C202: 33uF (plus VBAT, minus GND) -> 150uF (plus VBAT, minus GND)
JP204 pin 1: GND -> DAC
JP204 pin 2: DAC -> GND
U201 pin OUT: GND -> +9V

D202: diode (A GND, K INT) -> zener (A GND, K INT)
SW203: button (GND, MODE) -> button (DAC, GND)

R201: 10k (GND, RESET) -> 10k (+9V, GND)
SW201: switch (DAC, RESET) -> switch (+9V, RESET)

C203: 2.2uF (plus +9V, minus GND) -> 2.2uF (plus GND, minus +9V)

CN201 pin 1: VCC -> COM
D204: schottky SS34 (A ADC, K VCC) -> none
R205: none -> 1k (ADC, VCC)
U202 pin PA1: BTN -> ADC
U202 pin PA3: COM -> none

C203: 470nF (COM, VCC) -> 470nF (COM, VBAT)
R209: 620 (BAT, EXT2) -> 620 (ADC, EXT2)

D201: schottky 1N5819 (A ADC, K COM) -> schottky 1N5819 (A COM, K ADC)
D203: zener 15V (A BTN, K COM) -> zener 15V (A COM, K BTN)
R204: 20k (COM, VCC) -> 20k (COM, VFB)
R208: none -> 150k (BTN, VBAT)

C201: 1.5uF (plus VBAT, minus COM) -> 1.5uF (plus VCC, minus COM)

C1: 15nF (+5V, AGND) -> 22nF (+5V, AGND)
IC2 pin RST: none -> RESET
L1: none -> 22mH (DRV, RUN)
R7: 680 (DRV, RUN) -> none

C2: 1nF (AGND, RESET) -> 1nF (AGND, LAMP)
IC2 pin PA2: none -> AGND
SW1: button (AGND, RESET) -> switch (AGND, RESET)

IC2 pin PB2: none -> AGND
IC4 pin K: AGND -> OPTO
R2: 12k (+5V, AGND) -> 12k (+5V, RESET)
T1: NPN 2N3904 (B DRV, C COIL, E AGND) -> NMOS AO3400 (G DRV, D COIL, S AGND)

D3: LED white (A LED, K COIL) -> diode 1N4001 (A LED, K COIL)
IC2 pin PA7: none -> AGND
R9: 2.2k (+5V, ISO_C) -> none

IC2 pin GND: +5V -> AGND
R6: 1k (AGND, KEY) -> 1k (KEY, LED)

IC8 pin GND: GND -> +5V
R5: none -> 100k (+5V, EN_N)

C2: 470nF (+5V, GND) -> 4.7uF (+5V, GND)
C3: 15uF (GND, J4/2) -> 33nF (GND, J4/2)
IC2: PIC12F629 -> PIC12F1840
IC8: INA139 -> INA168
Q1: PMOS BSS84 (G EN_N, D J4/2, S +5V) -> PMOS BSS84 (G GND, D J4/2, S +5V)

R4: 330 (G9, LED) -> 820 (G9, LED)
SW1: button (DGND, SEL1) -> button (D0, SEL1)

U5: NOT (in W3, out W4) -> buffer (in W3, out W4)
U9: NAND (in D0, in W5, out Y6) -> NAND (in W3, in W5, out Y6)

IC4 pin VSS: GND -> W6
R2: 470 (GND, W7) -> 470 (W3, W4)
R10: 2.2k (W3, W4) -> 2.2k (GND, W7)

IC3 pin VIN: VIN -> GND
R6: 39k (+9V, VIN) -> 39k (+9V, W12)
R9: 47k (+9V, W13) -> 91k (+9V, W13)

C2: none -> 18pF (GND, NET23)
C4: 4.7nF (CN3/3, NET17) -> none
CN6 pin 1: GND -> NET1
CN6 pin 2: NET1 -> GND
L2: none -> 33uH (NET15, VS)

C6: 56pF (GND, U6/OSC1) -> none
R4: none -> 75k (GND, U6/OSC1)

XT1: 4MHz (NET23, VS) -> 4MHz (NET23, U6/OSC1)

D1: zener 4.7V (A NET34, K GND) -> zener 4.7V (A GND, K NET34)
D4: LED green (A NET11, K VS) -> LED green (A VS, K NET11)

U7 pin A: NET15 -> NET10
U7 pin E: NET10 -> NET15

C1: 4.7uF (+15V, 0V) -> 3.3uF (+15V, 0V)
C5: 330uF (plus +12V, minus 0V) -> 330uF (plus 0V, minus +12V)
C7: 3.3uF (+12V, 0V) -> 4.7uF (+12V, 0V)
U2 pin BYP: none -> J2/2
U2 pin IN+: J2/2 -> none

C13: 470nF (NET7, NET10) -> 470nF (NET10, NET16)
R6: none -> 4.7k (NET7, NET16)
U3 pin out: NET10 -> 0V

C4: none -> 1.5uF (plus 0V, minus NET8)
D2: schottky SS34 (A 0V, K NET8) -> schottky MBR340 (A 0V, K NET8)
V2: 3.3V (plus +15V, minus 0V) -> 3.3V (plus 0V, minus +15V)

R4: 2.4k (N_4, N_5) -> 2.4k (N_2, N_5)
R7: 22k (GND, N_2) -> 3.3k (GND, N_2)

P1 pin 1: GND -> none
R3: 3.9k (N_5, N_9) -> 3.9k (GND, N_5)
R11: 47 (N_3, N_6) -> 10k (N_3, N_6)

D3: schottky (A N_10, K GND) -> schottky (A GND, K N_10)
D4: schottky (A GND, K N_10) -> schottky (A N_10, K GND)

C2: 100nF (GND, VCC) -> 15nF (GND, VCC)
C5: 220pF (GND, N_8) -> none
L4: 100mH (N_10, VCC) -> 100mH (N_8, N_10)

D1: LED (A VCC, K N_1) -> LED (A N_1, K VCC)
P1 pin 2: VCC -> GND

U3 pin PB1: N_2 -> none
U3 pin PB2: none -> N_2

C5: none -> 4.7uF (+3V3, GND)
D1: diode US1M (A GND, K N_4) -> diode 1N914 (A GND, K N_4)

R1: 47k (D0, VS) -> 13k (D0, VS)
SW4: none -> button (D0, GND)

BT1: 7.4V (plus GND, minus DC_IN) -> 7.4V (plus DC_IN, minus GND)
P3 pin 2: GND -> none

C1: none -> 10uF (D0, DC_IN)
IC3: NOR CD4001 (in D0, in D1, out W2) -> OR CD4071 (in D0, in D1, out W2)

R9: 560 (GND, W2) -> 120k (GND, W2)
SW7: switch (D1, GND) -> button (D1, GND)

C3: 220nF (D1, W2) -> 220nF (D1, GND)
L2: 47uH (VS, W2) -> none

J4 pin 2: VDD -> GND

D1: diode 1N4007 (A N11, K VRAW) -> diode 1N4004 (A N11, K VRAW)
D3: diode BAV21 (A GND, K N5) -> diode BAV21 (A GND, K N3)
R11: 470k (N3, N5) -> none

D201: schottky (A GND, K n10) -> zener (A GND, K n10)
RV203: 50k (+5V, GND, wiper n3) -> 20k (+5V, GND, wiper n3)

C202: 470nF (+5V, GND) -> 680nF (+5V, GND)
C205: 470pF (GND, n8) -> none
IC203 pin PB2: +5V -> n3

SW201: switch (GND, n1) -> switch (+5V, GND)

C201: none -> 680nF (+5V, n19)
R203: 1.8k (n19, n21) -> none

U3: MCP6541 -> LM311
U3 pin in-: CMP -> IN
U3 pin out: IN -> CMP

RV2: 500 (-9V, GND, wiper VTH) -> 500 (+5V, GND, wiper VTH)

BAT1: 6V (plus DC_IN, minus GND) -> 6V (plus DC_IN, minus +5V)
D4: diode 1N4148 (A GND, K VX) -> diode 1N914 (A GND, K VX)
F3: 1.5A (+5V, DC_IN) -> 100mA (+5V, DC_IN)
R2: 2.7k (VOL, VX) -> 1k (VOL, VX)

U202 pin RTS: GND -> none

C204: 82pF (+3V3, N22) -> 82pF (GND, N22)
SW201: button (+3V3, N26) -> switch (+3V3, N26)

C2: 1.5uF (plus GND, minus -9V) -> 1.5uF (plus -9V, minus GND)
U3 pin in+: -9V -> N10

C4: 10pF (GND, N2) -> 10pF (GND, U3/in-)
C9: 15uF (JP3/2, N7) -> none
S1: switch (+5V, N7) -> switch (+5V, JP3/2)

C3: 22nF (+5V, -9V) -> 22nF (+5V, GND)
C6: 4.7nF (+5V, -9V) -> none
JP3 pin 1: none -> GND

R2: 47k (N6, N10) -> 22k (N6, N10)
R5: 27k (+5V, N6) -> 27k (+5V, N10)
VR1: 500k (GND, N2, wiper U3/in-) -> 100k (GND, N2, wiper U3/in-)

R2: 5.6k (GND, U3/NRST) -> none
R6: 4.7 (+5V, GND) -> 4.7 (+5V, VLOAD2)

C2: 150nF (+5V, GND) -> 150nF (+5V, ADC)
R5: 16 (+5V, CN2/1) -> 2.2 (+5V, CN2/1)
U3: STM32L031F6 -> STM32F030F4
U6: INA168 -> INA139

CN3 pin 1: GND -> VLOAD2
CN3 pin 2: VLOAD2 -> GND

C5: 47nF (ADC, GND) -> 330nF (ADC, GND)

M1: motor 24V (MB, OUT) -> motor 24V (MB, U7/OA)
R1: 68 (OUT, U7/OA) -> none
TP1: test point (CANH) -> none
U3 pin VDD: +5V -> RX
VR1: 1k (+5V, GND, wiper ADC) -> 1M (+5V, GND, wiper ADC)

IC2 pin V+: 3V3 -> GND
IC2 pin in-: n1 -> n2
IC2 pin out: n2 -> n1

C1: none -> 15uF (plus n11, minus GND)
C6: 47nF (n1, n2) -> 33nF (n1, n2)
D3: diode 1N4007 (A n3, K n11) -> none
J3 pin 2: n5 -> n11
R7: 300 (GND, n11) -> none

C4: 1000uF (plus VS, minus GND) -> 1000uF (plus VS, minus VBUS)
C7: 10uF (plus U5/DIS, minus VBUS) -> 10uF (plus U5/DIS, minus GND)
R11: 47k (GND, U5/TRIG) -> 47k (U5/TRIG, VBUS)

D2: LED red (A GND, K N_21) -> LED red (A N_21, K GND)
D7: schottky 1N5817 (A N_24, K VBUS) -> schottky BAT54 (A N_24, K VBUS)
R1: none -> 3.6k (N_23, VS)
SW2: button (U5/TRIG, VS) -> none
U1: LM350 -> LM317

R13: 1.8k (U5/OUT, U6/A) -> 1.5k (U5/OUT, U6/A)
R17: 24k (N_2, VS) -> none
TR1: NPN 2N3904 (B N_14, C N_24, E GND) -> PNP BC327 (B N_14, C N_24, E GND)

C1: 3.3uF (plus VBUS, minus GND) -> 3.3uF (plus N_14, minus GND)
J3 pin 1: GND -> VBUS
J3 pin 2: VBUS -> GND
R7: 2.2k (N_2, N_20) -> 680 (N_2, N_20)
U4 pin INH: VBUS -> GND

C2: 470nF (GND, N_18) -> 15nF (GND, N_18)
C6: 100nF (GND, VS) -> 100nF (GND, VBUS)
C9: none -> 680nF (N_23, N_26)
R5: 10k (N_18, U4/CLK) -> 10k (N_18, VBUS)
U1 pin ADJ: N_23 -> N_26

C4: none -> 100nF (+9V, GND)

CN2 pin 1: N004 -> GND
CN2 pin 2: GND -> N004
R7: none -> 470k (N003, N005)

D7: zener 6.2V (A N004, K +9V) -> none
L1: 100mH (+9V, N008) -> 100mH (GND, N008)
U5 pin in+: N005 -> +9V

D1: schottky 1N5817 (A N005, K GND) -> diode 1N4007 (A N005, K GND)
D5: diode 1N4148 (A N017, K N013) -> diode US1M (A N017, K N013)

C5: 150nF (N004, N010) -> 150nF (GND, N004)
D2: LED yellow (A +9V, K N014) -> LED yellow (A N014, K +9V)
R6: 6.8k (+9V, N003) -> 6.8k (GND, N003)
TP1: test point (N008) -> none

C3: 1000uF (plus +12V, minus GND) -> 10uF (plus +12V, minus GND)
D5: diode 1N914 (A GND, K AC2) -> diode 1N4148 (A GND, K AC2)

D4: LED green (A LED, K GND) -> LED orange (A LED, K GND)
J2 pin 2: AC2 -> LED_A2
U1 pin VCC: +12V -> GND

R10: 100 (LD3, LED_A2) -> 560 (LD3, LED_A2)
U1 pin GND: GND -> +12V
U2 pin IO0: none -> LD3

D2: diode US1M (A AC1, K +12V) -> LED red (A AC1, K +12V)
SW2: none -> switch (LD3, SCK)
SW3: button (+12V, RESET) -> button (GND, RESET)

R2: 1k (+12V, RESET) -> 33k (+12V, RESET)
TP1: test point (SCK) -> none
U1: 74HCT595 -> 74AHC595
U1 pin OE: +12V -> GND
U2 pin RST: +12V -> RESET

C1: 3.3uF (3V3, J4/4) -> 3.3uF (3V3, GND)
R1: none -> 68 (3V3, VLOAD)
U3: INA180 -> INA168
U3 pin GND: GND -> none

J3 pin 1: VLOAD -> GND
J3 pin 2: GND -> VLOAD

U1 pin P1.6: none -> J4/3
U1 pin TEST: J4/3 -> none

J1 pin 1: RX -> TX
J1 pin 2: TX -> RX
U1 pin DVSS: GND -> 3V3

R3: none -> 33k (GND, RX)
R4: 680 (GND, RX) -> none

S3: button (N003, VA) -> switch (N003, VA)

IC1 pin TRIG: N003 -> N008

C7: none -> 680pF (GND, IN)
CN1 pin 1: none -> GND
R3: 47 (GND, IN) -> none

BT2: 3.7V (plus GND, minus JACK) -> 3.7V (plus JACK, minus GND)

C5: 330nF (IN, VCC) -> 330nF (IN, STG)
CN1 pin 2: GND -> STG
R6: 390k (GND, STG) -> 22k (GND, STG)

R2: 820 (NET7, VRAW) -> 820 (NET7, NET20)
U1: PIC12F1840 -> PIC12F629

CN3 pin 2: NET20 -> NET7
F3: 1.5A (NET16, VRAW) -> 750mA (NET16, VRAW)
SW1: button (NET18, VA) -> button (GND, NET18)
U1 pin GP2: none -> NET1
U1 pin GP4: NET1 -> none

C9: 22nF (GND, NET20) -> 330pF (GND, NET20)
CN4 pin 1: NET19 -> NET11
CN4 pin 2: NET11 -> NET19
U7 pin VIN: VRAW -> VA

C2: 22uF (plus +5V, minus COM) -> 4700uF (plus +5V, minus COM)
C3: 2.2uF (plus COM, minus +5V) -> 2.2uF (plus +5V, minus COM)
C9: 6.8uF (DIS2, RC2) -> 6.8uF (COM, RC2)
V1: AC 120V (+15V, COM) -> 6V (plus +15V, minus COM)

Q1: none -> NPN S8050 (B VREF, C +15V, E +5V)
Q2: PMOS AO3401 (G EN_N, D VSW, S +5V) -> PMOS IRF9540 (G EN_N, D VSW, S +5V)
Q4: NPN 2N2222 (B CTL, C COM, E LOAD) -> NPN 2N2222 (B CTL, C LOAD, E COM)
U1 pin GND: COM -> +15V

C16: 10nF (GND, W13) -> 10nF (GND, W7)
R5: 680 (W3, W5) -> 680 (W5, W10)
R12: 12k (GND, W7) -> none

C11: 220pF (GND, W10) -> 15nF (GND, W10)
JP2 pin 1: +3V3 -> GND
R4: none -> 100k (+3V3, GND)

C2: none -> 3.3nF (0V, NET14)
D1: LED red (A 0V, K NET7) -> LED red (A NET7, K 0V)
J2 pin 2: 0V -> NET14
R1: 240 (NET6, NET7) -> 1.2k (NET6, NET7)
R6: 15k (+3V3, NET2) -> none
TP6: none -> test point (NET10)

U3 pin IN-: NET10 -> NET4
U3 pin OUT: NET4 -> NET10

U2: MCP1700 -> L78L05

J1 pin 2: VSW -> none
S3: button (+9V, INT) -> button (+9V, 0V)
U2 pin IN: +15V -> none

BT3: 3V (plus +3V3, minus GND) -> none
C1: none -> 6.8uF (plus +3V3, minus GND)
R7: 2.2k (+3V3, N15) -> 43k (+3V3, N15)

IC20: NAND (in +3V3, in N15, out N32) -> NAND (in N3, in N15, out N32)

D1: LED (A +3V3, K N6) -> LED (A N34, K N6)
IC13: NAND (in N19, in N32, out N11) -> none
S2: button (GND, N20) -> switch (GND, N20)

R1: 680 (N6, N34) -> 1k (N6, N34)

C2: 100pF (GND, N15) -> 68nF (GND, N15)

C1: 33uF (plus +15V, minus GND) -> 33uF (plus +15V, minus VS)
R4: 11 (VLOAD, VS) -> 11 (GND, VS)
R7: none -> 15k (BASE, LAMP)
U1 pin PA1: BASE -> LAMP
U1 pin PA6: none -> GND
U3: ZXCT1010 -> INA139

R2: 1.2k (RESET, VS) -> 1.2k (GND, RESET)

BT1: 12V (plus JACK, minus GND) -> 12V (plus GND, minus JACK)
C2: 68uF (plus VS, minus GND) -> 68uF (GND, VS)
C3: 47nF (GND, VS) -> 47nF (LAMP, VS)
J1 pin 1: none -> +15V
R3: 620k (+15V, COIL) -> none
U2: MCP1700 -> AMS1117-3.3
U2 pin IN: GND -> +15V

### What is required
An exact copy of the lines from the one with "R7: 2.2k (+3V3, N15) -> 43k (+3V3, N15)" to the final line of the entries is all that the answer should hold.

### Your response
R7: 2.2k (+3V3, N15) -> 43k (+3V3, N15)

IC20: NAND (in +3V3, in N15, out N32) -> NAND (in N3, in N15, out N32)

D1: LED (A +3V3, K N6) -> LED (A N34, K N6)
IC13: NAND (in N19, in N32, out N11) -> none
S2: button (GND, N20) -> switch (GND, N20)

R1: 680 (N6, N34) -> 1k (N6, N34)

C2: 100pF (GND, N15) -> 68nF (GND, N15)

C1: 33uF (plus +15V, minus GND) -> 33uF (plus +15V, minus VS)
R4: 11 (VLOAD, VS) -> 11 (GND, VS)
R7: none -> 15k (BASE, LAMP)
U1 pin PA1: BASE -> LAMP
U1 pin PA6: none -> GND
U3: ZXCT1010 -> INA139

R2: 1.2k (RESET, VS) -> 1.2k (GND, RESET)

BT1: 12V (plus JACK, minus GND) -> 12V (plus GND, minus JACK)
C2: 68uF (plus VS, minus GND) -> 68uF (GND, VS)
C3: 47nF (GND, VS) -> 47nF (LAMP, VS)
J1 pin 1: none -> +15V
R3: 620k (+15V, COIL) -> none
U2: MCP1700 -> AMS1117-3.3
U2 pin IN: GND -> +15V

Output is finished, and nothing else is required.